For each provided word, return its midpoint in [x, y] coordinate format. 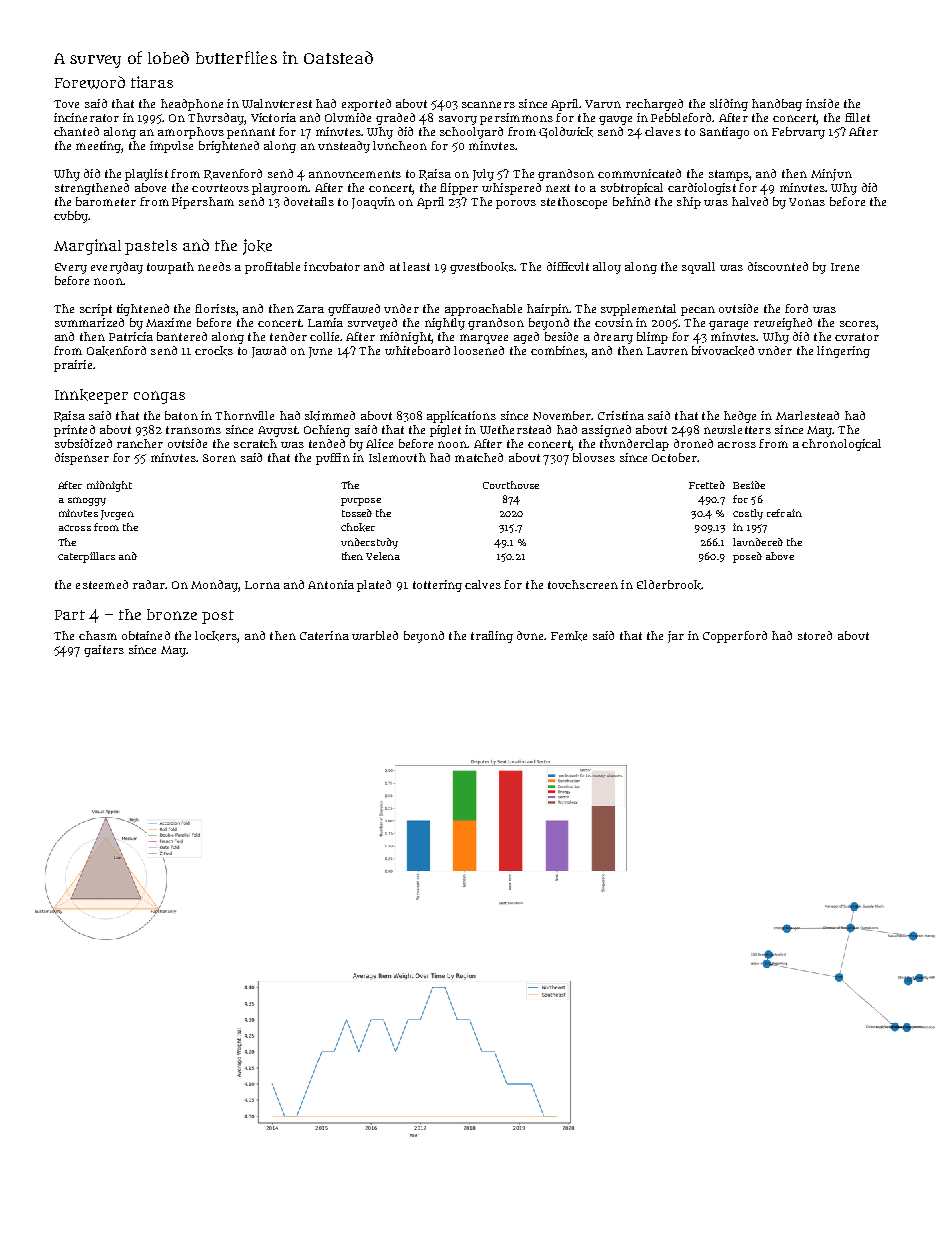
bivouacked [723, 351]
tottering [437, 586]
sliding [729, 105]
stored [815, 635]
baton [181, 415]
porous [516, 204]
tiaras [152, 82]
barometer [106, 201]
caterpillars [86, 557]
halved [750, 201]
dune [530, 635]
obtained [146, 635]
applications [461, 417]
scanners [488, 104]
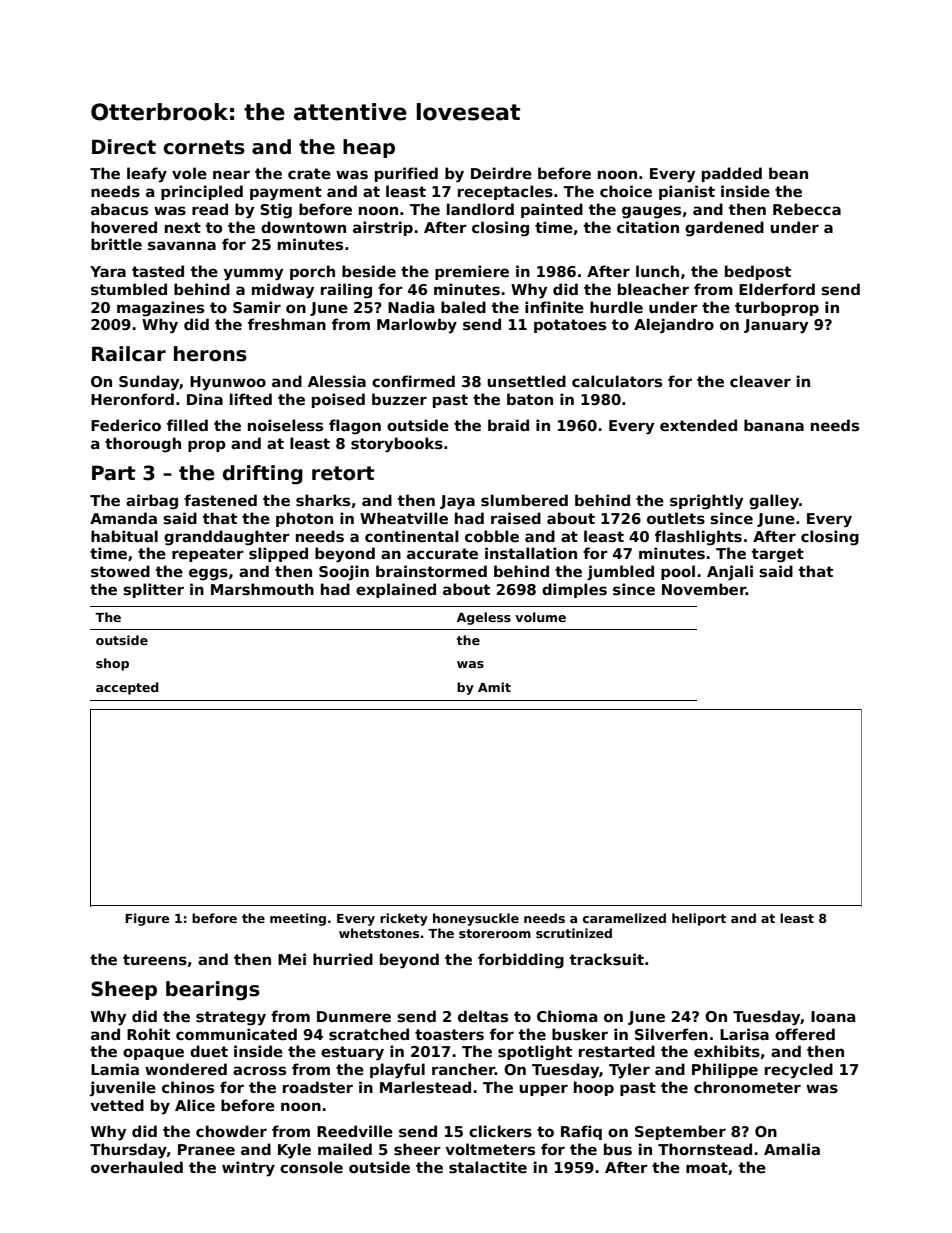  Describe the element at coordinates (147, 919) in the document. I see `Figure` at that location.
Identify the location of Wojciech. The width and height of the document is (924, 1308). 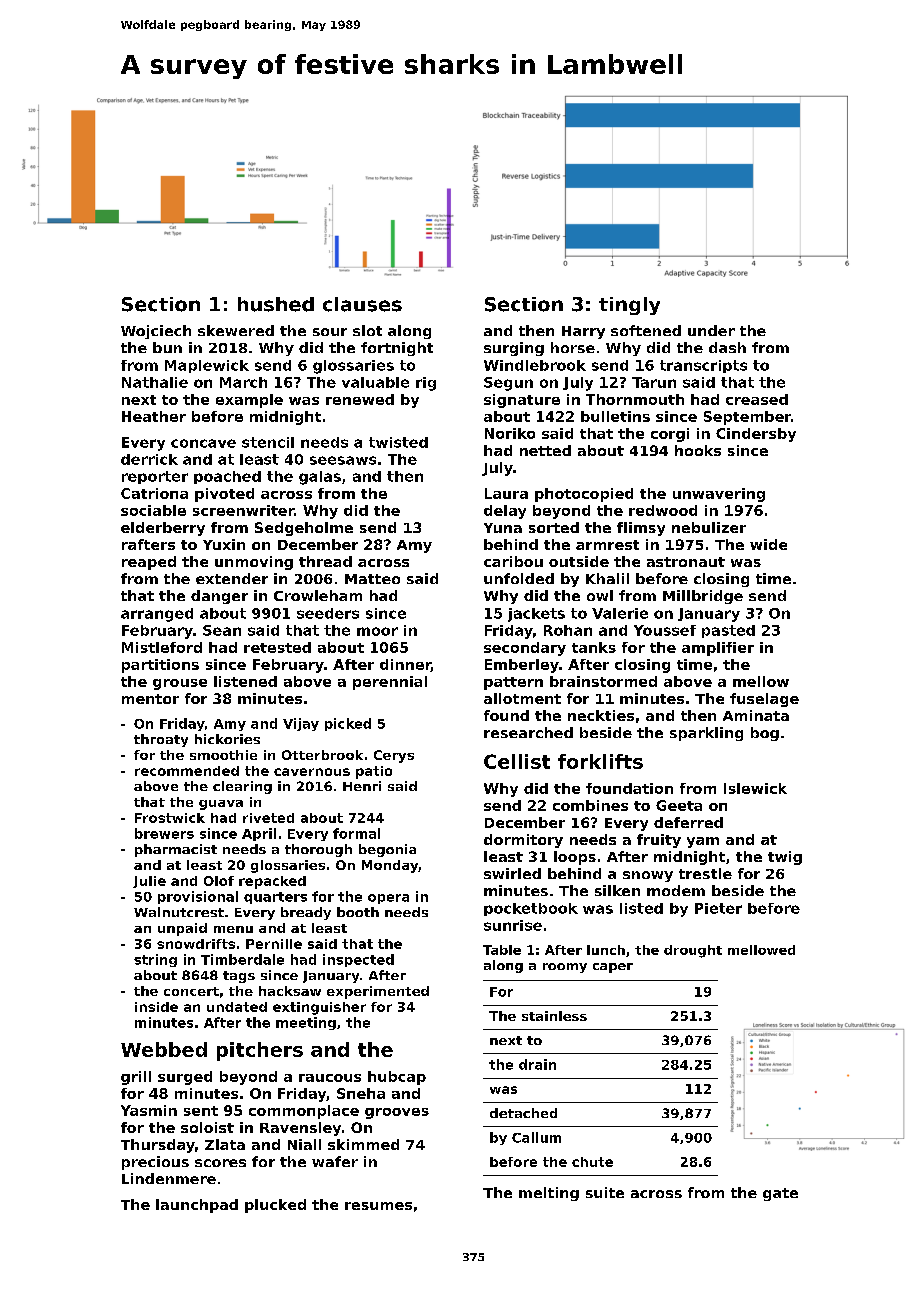
(156, 332).
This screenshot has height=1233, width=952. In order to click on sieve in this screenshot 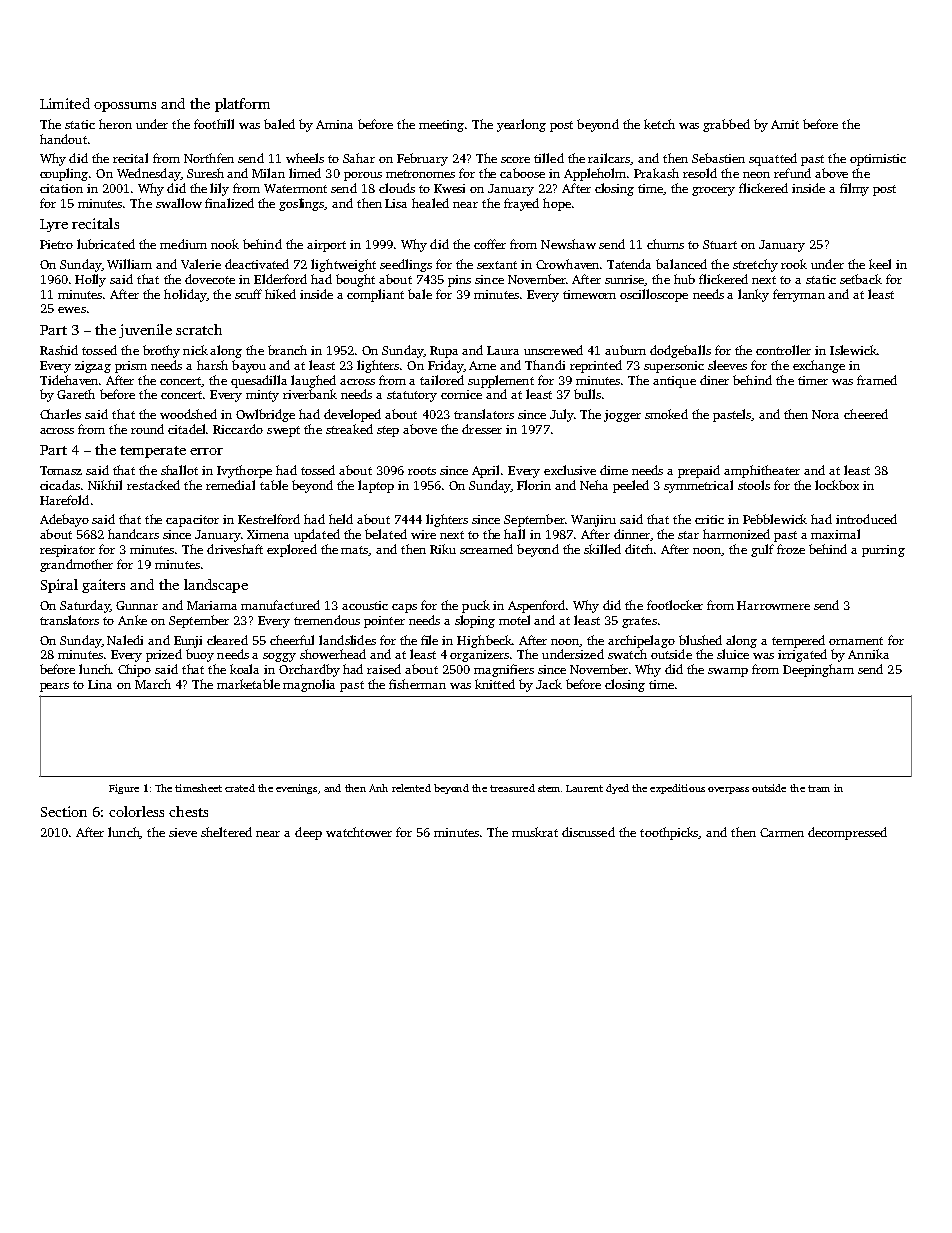, I will do `click(183, 832)`.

*Written exercise*
Copy out the records word for word, from the line containing "scanners [488, 104]" through the line containing "(156, 332).", leaving the pictures out.

*Correct output*
scanners [488, 104]
  Describe the element at coordinates (147, 919) in the document. I see `Figure` at that location.
Identify the location of Wojciech. The width and height of the document is (924, 1308). 
(156, 332).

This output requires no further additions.